__EXERCISE PROMPT__
In the material below, some lines carry "SERVO". Copy each such line.

__DATASET EXTRACT__
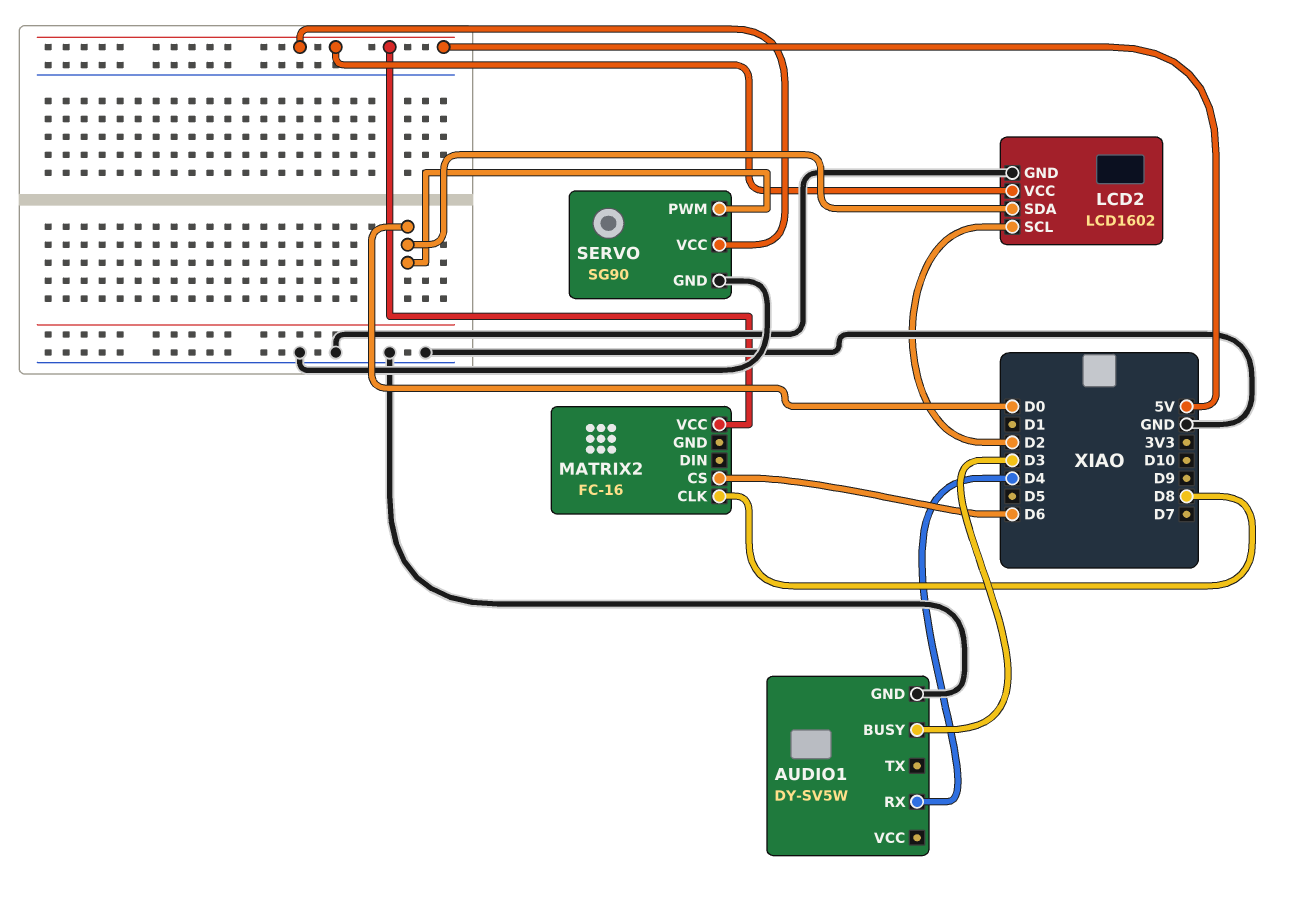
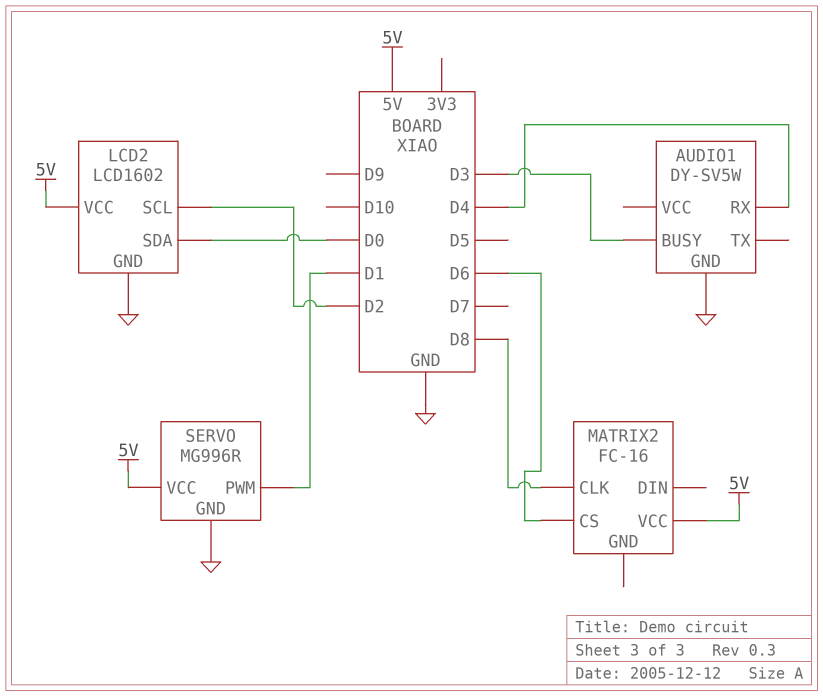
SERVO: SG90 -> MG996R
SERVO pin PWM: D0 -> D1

---

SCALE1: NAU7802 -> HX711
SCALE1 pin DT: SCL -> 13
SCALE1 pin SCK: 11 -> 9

__SOLUTION TO THIS TASK__
SERVO: SG90 -> MG996R
SERVO pin PWM: D0 -> D1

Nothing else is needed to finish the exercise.